## GIVEN RECORDS
-=-=-

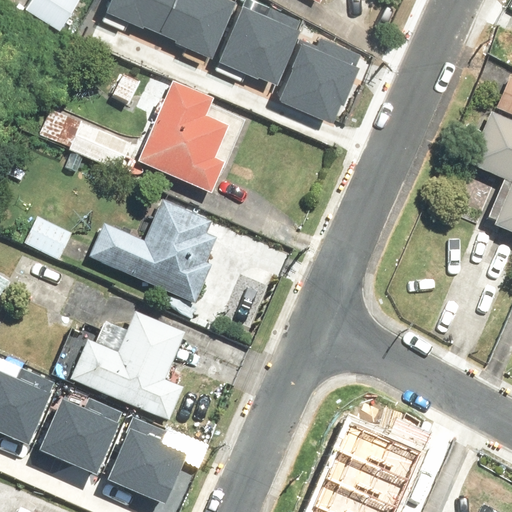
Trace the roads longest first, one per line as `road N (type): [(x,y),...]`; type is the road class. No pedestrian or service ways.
road 1 (residential): [(457,0),(321,318)]
road 2 (residential): [(321,318),(511,418)]
road 3 (residential): [(321,318),(235,511)]
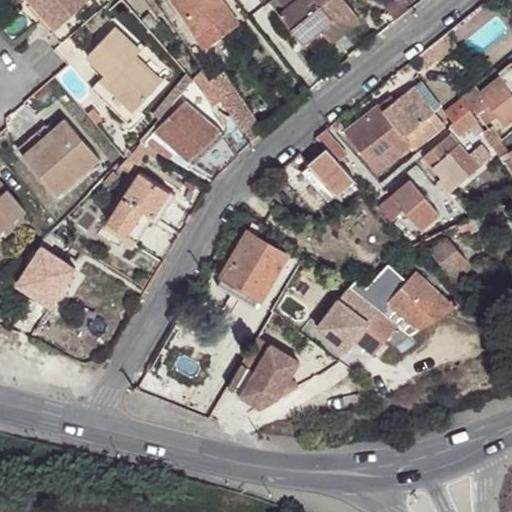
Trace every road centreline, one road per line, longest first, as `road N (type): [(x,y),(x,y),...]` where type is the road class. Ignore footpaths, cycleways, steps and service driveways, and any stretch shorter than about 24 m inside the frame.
road 1 (residential): [(456,0),(262,155),(221,199),(93,426)]
road 2 (tertiary): [(333,471),(255,464),(93,426)]
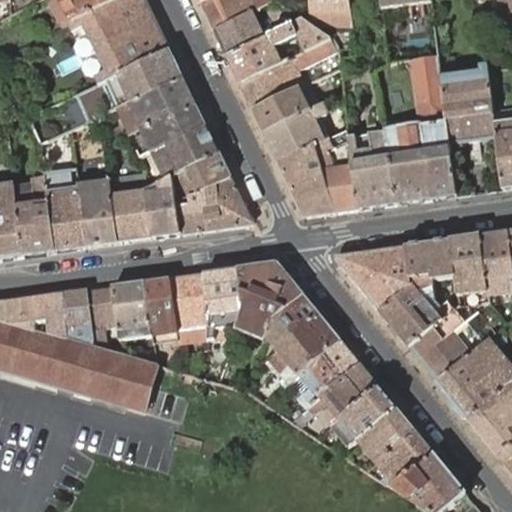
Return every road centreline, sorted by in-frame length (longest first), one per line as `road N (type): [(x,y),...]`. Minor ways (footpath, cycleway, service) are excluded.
road 1 (tertiary): [(511,511),(298,240)]
road 2 (tertiary): [(0,285),(298,240)]
road 3 (tertiary): [(298,240),(169,0)]
road 4 (tertiary): [(298,240),(511,207)]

-=-=-

## GIVEN REQUEST
Output the rows from the line containing "Return every road" through the line containing "road 1 (tertiary): [(511,511),(298,240)]", inclusive, as a JSON list of strings with one string per line and blank lines omitted.

## SOLUTION TO THE PROBLEM
[
  "Return every road centreline, sorted by in-frame length (longest first), one per line as `road N (type): [(x,y),...]`. Minor ways (footpath, cycleway, service) are excluded.",
  "road 1 (tertiary): [(511,511),(298,240)]"
]